__Problem to solve__. Restrict the output to the lines below starting at the one that contains "J101 pin 1: N59 -> GND" and ending at the one that contains "S101: button (N3, VA) -> button (GND, N3)", and restate them word for word, both ends included.

__Dataset excerpts__.
+ + +
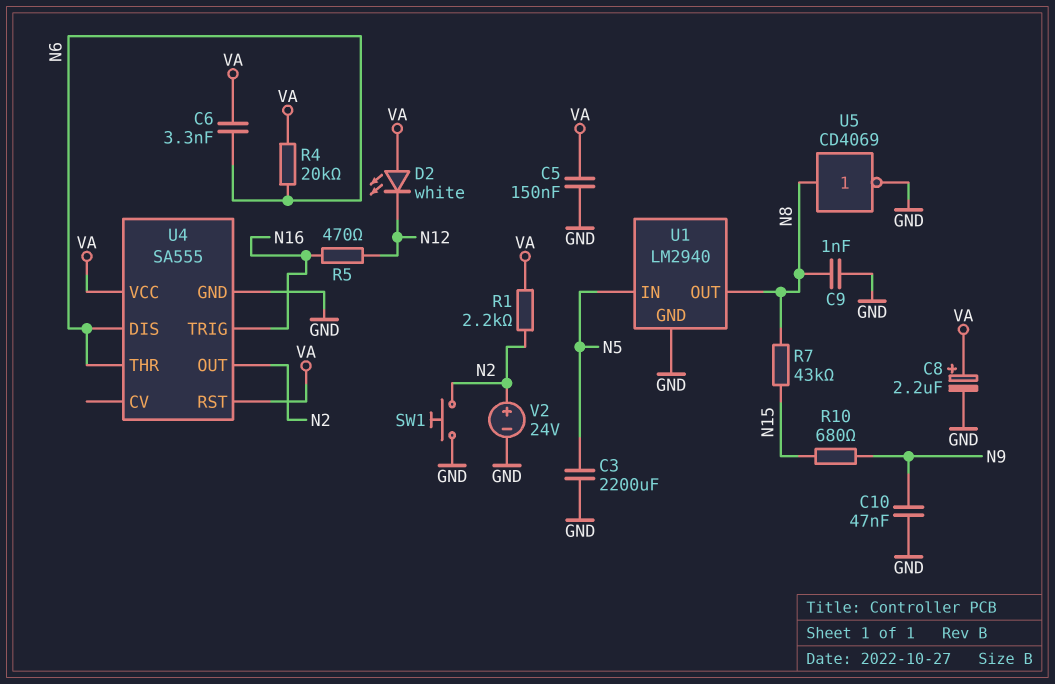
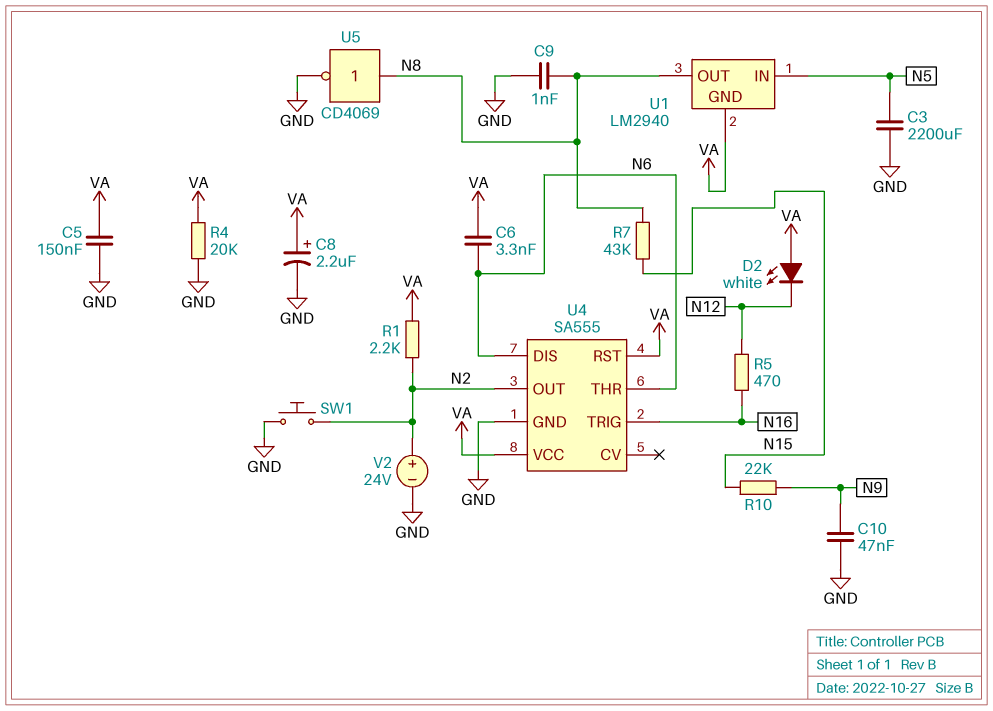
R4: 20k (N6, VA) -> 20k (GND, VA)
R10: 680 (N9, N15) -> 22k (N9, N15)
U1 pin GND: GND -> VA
+ + +
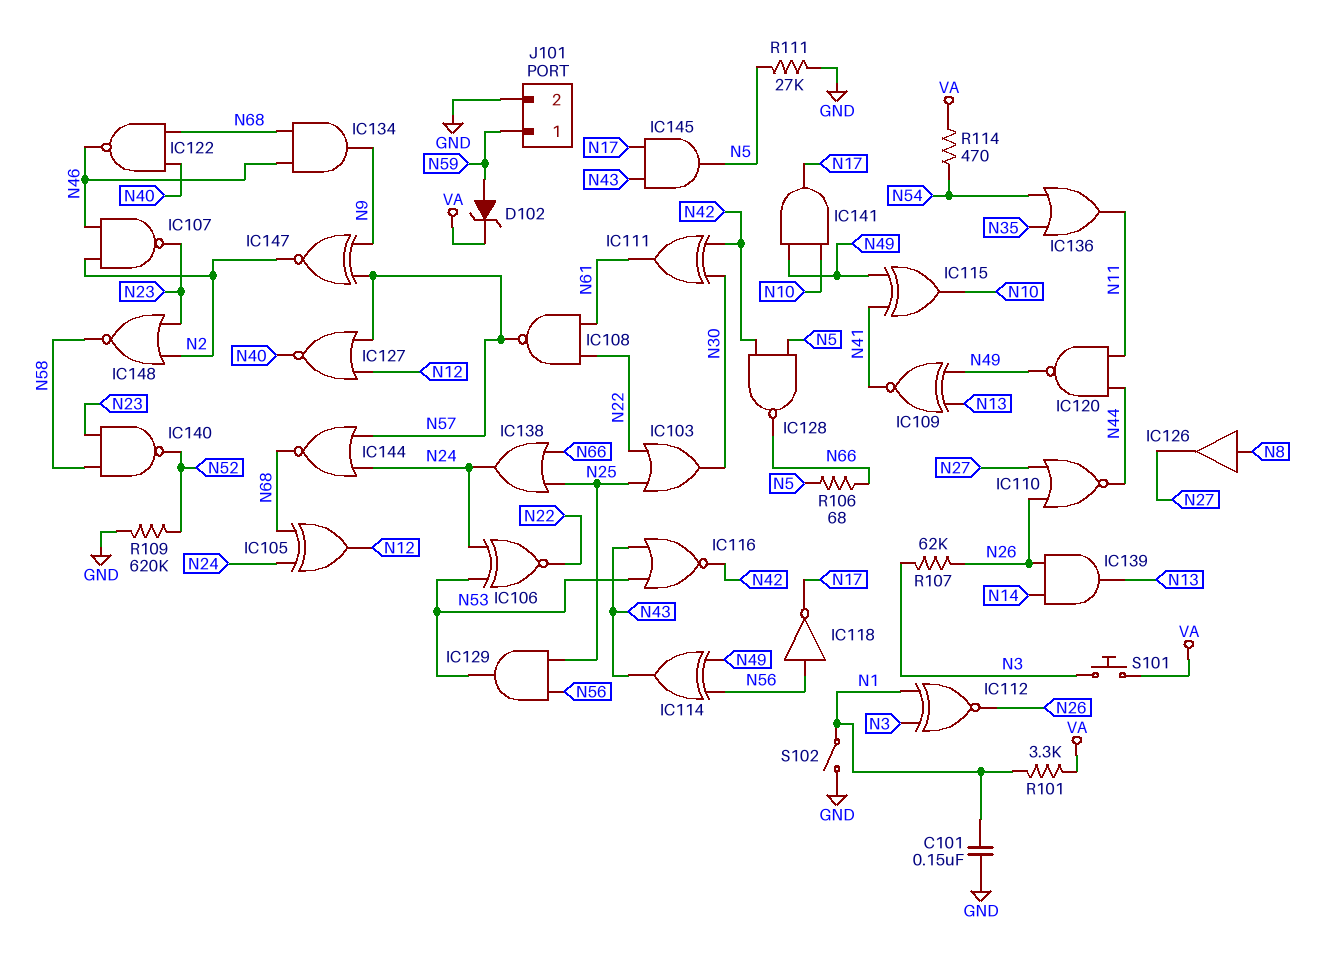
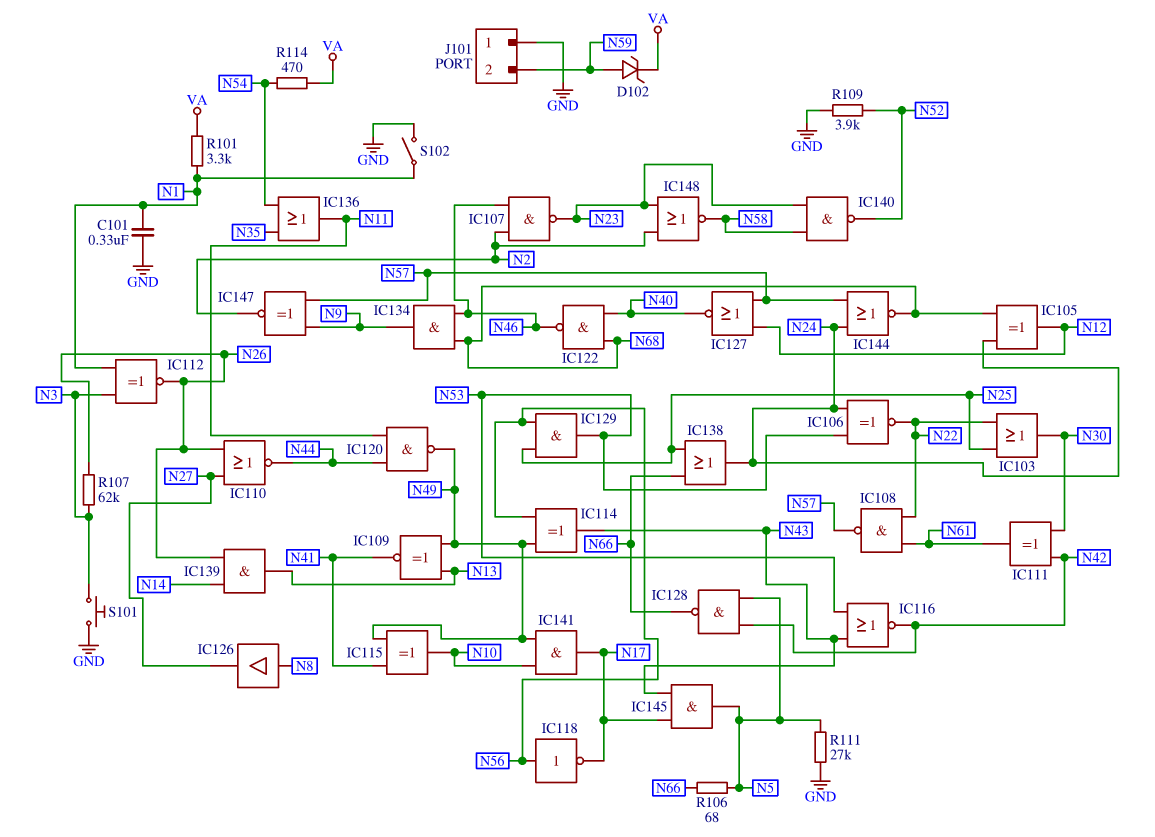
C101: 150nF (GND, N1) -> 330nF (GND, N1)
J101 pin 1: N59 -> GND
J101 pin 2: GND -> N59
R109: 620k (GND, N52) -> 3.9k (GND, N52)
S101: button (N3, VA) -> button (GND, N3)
+ + +
__Result of the task__.
J101 pin 1: N59 -> GND
J101 pin 2: GND -> N59
R109: 620k (GND, N52) -> 3.9k (GND, N52)
S101: button (N3, VA) -> button (GND, N3)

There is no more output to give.